**What to produce:** Every entry is to be returned verbatim.

**Extracted records:**

——

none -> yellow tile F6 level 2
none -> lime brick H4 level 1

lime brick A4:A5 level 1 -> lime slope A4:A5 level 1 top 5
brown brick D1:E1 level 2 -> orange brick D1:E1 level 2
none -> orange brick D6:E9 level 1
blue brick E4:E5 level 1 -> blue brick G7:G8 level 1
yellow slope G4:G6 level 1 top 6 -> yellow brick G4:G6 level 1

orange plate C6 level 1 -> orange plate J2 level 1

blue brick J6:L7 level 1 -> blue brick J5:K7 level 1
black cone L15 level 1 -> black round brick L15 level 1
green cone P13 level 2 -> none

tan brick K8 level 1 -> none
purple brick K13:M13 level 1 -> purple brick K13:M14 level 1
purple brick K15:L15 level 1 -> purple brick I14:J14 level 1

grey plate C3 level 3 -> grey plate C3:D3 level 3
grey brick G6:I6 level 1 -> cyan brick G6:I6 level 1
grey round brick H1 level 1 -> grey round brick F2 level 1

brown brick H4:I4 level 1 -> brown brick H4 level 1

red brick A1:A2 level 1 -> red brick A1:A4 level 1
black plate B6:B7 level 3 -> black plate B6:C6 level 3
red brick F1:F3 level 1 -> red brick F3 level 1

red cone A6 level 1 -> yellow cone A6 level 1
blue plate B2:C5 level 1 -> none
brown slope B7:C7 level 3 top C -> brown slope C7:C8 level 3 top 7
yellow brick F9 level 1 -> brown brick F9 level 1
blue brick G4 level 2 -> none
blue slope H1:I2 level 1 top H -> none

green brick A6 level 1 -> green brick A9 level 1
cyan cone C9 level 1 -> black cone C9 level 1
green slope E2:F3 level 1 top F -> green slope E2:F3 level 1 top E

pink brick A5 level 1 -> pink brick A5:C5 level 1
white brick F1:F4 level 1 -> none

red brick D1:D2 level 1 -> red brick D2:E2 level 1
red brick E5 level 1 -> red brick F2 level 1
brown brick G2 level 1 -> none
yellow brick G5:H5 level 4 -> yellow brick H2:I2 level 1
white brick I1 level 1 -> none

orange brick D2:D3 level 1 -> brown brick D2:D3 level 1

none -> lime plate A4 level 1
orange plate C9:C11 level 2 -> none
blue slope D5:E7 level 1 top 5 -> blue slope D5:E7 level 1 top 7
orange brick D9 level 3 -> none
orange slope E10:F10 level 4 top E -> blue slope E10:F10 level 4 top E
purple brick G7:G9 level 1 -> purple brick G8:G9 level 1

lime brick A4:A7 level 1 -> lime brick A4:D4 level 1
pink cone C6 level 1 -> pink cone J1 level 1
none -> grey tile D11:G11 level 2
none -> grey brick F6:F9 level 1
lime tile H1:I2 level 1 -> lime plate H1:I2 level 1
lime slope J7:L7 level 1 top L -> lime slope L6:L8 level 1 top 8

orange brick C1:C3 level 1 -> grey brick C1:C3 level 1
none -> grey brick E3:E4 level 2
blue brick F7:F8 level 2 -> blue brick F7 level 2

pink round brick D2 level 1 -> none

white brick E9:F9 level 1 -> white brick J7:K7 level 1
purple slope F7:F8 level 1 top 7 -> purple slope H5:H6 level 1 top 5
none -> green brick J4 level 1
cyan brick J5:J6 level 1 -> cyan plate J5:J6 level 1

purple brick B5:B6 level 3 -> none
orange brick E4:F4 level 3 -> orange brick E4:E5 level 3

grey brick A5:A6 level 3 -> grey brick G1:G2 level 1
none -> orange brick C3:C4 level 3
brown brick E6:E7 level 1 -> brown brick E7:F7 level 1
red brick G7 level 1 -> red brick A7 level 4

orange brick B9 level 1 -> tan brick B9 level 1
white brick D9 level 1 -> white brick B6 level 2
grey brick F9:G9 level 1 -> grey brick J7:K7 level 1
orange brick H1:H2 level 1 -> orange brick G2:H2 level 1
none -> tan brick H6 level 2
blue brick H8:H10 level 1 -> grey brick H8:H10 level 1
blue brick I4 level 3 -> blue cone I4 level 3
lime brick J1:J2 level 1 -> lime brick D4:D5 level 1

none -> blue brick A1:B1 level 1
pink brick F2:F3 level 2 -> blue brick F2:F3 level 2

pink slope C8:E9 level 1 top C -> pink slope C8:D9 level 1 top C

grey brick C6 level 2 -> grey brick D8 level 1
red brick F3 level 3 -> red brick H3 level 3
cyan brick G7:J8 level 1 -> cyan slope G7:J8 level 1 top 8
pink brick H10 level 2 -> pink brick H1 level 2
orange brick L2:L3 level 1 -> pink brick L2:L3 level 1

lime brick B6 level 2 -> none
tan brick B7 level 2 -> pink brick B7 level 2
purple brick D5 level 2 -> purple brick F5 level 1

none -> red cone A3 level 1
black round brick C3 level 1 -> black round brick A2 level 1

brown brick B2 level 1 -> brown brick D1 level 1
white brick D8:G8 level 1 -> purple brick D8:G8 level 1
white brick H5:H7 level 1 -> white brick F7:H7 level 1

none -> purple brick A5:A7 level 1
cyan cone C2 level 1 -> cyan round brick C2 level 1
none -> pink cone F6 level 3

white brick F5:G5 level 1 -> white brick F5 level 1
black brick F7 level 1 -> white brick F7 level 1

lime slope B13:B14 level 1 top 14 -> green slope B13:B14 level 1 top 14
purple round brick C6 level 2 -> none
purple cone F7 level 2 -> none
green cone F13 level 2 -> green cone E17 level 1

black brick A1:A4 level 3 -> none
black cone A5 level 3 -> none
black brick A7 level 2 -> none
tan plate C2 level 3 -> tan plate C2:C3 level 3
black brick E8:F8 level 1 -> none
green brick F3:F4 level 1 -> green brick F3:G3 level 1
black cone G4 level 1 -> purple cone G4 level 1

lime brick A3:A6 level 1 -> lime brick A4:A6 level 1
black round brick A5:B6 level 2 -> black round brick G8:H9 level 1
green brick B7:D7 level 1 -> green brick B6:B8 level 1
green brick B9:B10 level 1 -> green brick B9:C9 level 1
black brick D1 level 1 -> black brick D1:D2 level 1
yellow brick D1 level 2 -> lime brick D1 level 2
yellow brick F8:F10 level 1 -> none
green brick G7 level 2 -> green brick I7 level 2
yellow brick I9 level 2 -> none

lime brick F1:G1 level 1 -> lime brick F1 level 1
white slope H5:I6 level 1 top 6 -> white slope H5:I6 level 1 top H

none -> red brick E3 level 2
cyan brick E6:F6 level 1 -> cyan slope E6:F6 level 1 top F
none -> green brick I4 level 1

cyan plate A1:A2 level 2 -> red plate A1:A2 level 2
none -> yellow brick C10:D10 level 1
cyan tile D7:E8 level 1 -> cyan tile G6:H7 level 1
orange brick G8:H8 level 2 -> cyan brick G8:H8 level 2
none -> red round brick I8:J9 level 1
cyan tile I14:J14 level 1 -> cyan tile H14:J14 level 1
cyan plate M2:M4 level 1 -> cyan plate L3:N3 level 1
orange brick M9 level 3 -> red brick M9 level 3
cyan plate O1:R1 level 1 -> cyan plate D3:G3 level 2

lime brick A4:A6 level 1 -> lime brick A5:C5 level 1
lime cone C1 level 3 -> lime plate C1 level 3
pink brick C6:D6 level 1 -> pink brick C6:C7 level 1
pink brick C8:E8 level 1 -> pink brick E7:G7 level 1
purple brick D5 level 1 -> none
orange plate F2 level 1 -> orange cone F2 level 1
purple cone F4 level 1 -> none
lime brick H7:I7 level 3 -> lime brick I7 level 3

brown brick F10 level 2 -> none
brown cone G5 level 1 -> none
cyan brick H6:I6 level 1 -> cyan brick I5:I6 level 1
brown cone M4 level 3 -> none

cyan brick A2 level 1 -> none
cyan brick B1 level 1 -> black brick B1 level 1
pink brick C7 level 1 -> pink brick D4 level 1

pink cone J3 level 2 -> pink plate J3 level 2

——

**Task answer:**
none -> yellow tile F6 level 2
none -> lime brick H4 level 1

lime brick A4:A5 level 1 -> lime slope A4:A5 level 1 top 5
brown brick D1:E1 level 2 -> orange brick D1:E1 level 2
none -> orange brick D6:E9 level 1
blue brick E4:E5 level 1 -> blue brick G7:G8 level 1
yellow slope G4:G6 level 1 top 6 -> yellow brick G4:G6 level 1

orange plate C6 level 1 -> orange plate J2 level 1

blue brick J6:L7 level 1 -> blue brick J5:K7 level 1
black cone L15 level 1 -> black round brick L15 level 1
green cone P13 level 2 -> none

tan brick K8 level 1 -> none
purple brick K13:M13 level 1 -> purple brick K13:M14 level 1
purple brick K15:L15 level 1 -> purple brick I14:J14 level 1

grey plate C3 level 3 -> grey plate C3:D3 level 3
grey brick G6:I6 level 1 -> cyan brick G6:I6 level 1
grey round brick H1 level 1 -> grey round brick F2 level 1

brown brick H4:I4 level 1 -> brown brick H4 level 1

red brick A1:A2 level 1 -> red brick A1:A4 level 1
black plate B6:B7 level 3 -> black plate B6:C6 level 3
red brick F1:F3 level 1 -> red brick F3 level 1

red cone A6 level 1 -> yellow cone A6 level 1
blue plate B2:C5 level 1 -> none
brown slope B7:C7 level 3 top C -> brown slope C7:C8 level 3 top 7
yellow brick F9 level 1 -> brown brick F9 level 1
blue brick G4 level 2 -> none
blue slope H1:I2 level 1 top H -> none

green brick A6 level 1 -> green brick A9 level 1
cyan cone C9 level 1 -> black cone C9 level 1
green slope E2:F3 level 1 top F -> green slope E2:F3 level 1 top E

pink brick A5 level 1 -> pink brick A5:C5 level 1
white brick F1:F4 level 1 -> none

red brick D1:D2 level 1 -> red brick D2:E2 level 1
red brick E5 level 1 -> red brick F2 level 1
brown brick G2 level 1 -> none
yellow brick G5:H5 level 4 -> yellow brick H2:I2 level 1
white brick I1 level 1 -> none

orange brick D2:D3 level 1 -> brown brick D2:D3 level 1

none -> lime plate A4 level 1
orange plate C9:C11 level 2 -> none
blue slope D5:E7 level 1 top 5 -> blue slope D5:E7 level 1 top 7
orange brick D9 level 3 -> none
orange slope E10:F10 level 4 top E -> blue slope E10:F10 level 4 top E
purple brick G7:G9 level 1 -> purple brick G8:G9 level 1

lime brick A4:A7 level 1 -> lime brick A4:D4 level 1
pink cone C6 level 1 -> pink cone J1 level 1
none -> grey tile D11:G11 level 2
none -> grey brick F6:F9 level 1
lime tile H1:I2 level 1 -> lime plate H1:I2 level 1
lime slope J7:L7 level 1 top L -> lime slope L6:L8 level 1 top 8

orange brick C1:C3 level 1 -> grey brick C1:C3 level 1
none -> grey brick E3:E4 level 2
blue brick F7:F8 level 2 -> blue brick F7 level 2

pink round brick D2 level 1 -> none

white brick E9:F9 level 1 -> white brick J7:K7 level 1
purple slope F7:F8 level 1 top 7 -> purple slope H5:H6 level 1 top 5
none -> green brick J4 level 1
cyan brick J5:J6 level 1 -> cyan plate J5:J6 level 1

purple brick B5:B6 level 3 -> none
orange brick E4:F4 level 3 -> orange brick E4:E5 level 3

grey brick A5:A6 level 3 -> grey brick G1:G2 level 1
none -> orange brick C3:C4 level 3
brown brick E6:E7 level 1 -> brown brick E7:F7 level 1
red brick G7 level 1 -> red brick A7 level 4

orange brick B9 level 1 -> tan brick B9 level 1
white brick D9 level 1 -> white brick B6 level 2
grey brick F9:G9 level 1 -> grey brick J7:K7 level 1
orange brick H1:H2 level 1 -> orange brick G2:H2 level 1
none -> tan brick H6 level 2
blue brick H8:H10 level 1 -> grey brick H8:H10 level 1
blue brick I4 level 3 -> blue cone I4 level 3
lime brick J1:J2 level 1 -> lime brick D4:D5 level 1

none -> blue brick A1:B1 level 1
pink brick F2:F3 level 2 -> blue brick F2:F3 level 2

pink slope C8:E9 level 1 top C -> pink slope C8:D9 level 1 top C

grey brick C6 level 2 -> grey brick D8 level 1
red brick F3 level 3 -> red brick H3 level 3
cyan brick G7:J8 level 1 -> cyan slope G7:J8 level 1 top 8
pink brick H10 level 2 -> pink brick H1 level 2
orange brick L2:L3 level 1 -> pink brick L2:L3 level 1

lime brick B6 level 2 -> none
tan brick B7 level 2 -> pink brick B7 level 2
purple brick D5 level 2 -> purple brick F5 level 1

none -> red cone A3 level 1
black round brick C3 level 1 -> black round brick A2 level 1

brown brick B2 level 1 -> brown brick D1 level 1
white brick D8:G8 level 1 -> purple brick D8:G8 level 1
white brick H5:H7 level 1 -> white brick F7:H7 level 1

none -> purple brick A5:A7 level 1
cyan cone C2 level 1 -> cyan round brick C2 level 1
none -> pink cone F6 level 3

white brick F5:G5 level 1 -> white brick F5 level 1
black brick F7 level 1 -> white brick F7 level 1

lime slope B13:B14 level 1 top 14 -> green slope B13:B14 level 1 top 14
purple round brick C6 level 2 -> none
purple cone F7 level 2 -> none
green cone F13 level 2 -> green cone E17 level 1

black brick A1:A4 level 3 -> none
black cone A5 level 3 -> none
black brick A7 level 2 -> none
tan plate C2 level 3 -> tan plate C2:C3 level 3
black brick E8:F8 level 1 -> none
green brick F3:F4 level 1 -> green brick F3:G3 level 1
black cone G4 level 1 -> purple cone G4 level 1

lime brick A3:A6 level 1 -> lime brick A4:A6 level 1
black round brick A5:B6 level 2 -> black round brick G8:H9 level 1
green brick B7:D7 level 1 -> green brick B6:B8 level 1
green brick B9:B10 level 1 -> green brick B9:C9 level 1
black brick D1 level 1 -> black brick D1:D2 level 1
yellow brick D1 level 2 -> lime brick D1 level 2
yellow brick F8:F10 level 1 -> none
green brick G7 level 2 -> green brick I7 level 2
yellow brick I9 level 2 -> none

lime brick F1:G1 level 1 -> lime brick F1 level 1
white slope H5:I6 level 1 top 6 -> white slope H5:I6 level 1 top H

none -> red brick E3 level 2
cyan brick E6:F6 level 1 -> cyan slope E6:F6 level 1 top F
none -> green brick I4 level 1

cyan plate A1:A2 level 2 -> red plate A1:A2 level 2
none -> yellow brick C10:D10 level 1
cyan tile D7:E8 level 1 -> cyan tile G6:H7 level 1
orange brick G8:H8 level 2 -> cyan brick G8:H8 level 2
none -> red round brick I8:J9 level 1
cyan tile I14:J14 level 1 -> cyan tile H14:J14 level 1
cyan plate M2:M4 level 1 -> cyan plate L3:N3 level 1
orange brick M9 level 3 -> red brick M9 level 3
cyan plate O1:R1 level 1 -> cyan plate D3:G3 level 2

lime brick A4:A6 level 1 -> lime brick A5:C5 level 1
lime cone C1 level 3 -> lime plate C1 level 3
pink brick C6:D6 level 1 -> pink brick C6:C7 level 1
pink brick C8:E8 level 1 -> pink brick E7:G7 level 1
purple brick D5 level 1 -> none
orange plate F2 level 1 -> orange cone F2 level 1
purple cone F4 level 1 -> none
lime brick H7:I7 level 3 -> lime brick I7 level 3

brown brick F10 level 2 -> none
brown cone G5 level 1 -> none
cyan brick H6:I6 level 1 -> cyan brick I5:I6 level 1
brown cone M4 level 3 -> none

cyan brick A2 level 1 -> none
cyan brick B1 level 1 -> black brick B1 level 1
pink brick C7 level 1 -> pink brick D4 level 1

pink cone J3 level 2 -> pink plate J3 level 2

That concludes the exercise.